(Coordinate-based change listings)
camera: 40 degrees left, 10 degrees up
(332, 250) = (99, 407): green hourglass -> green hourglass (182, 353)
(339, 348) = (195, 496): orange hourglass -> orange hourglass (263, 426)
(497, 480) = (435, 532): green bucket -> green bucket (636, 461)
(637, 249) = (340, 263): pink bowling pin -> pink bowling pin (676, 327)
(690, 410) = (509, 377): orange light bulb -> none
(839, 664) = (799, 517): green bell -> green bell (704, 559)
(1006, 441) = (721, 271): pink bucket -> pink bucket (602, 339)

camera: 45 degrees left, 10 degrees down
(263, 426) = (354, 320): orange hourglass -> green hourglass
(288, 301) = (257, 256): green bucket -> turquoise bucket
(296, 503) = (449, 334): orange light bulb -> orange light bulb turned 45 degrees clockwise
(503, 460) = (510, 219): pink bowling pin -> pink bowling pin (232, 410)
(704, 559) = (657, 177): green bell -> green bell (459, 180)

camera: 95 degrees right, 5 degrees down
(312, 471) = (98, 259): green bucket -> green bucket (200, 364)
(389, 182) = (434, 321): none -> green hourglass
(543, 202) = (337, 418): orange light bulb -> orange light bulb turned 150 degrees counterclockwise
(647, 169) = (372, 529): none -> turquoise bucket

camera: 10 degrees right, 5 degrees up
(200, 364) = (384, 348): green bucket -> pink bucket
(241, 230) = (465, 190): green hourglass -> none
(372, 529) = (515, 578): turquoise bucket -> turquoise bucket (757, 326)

**Exercise details**
Nothing should be returned except the lines from the one containing "(503, 460) = (510, 219): pink" through the last line of the data, each restated word for word.

**The completed task**
(503, 460) = (510, 219): pink bowling pin -> pink bowling pin (232, 410)
(704, 559) = (657, 177): green bell -> green bell (459, 180)

camera: 95 degrees right, 5 degrees down
(312, 471) = (98, 259): green bucket -> green bucket (200, 364)
(389, 182) = (434, 321): none -> green hourglass
(543, 202) = (337, 418): orange light bulb -> orange light bulb turned 150 degrees counterclockwise
(647, 169) = (372, 529): none -> turquoise bucket

camera: 10 degrees right, 5 degrees up
(200, 364) = (384, 348): green bucket -> pink bucket
(241, 230) = (465, 190): green hourglass -> none
(372, 529) = (515, 578): turquoise bucket -> turquoise bucket (757, 326)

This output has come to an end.